■ Exercise aim ■
Below are entries; output exactly the lines from the one with "D1: LED yellow" to the one with "U7: AND 74HC08", both included, and nothing else.

━━━ Supplied records

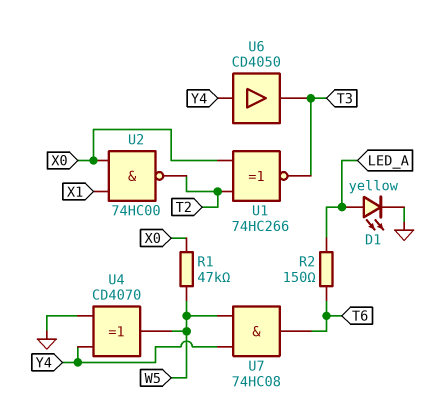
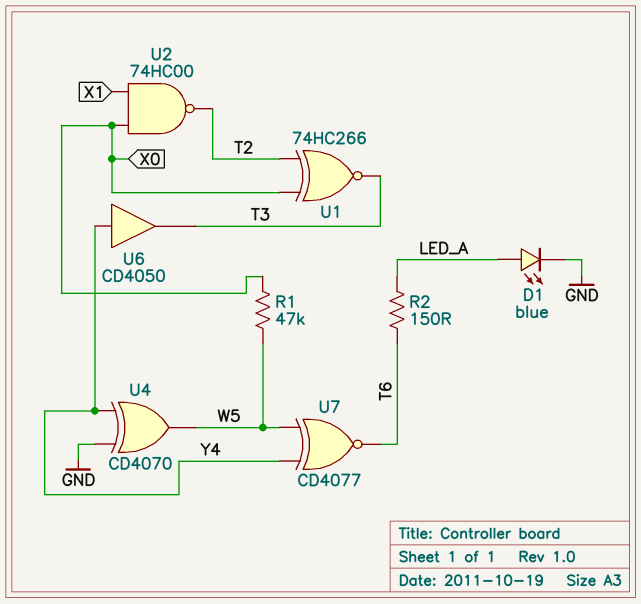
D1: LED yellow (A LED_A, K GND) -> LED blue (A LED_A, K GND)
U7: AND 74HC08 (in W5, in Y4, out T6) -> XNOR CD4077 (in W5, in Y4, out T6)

━━━━━━
━━━ Supplied records

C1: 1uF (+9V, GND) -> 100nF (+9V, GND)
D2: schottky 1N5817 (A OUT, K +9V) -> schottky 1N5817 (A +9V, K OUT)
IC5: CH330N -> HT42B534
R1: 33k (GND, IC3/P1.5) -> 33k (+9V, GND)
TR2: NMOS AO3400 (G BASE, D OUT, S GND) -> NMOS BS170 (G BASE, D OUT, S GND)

━━━━━━

■ Answer section ■
D1: LED yellow (A LED_A, K GND) -> LED blue (A LED_A, K GND)
U7: AND 74HC08 (in W5, in Y4, out T6) -> XNOR CD4077 (in W5, in Y4, out T6)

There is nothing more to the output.